● Your task: In the records below, copy the line that contains "(314, 302) = (292, 214): red" and each line after it, word for word, through the last.
*** Begin section ***
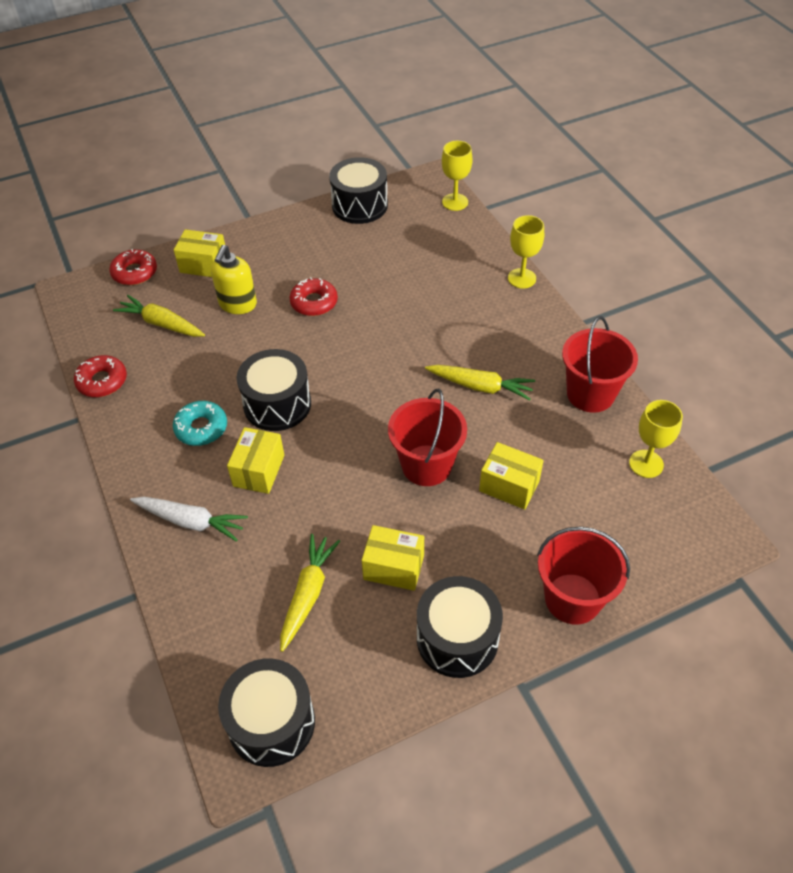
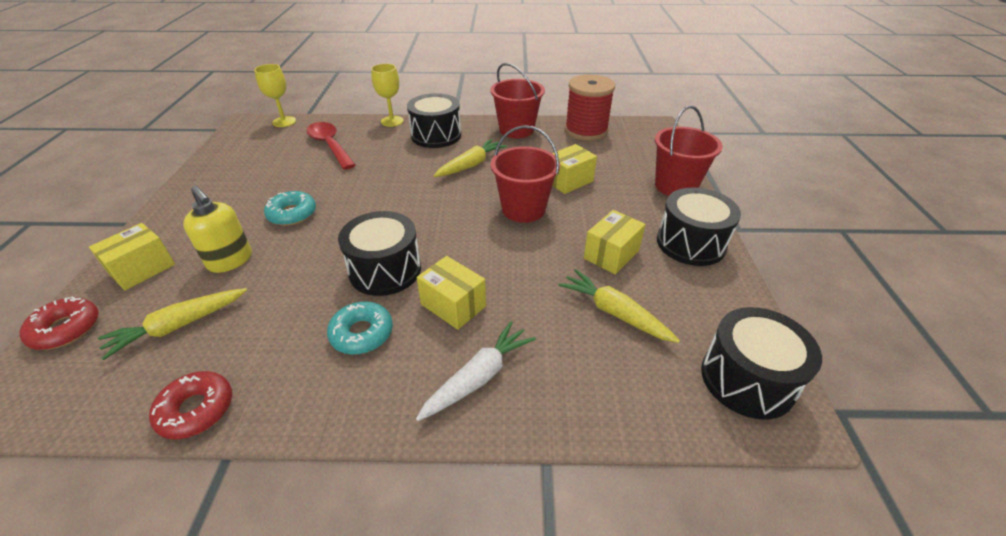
camera: 65 degrees left, 10 degrees down
(314, 302) = (292, 214): red donut -> turquoise donut
(359, 205) = (219, 160): black drum -> black drum (436, 135)
(436, 260) = (330, 145): none -> red spoon
(646, 464) = (586, 130): yellow goblet -> red spool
*** End section ***
● Task response:
(314, 302) = (292, 214): red donut -> turquoise donut
(359, 205) = (219, 160): black drum -> black drum (436, 135)
(436, 260) = (330, 145): none -> red spoon
(646, 464) = (586, 130): yellow goblet -> red spool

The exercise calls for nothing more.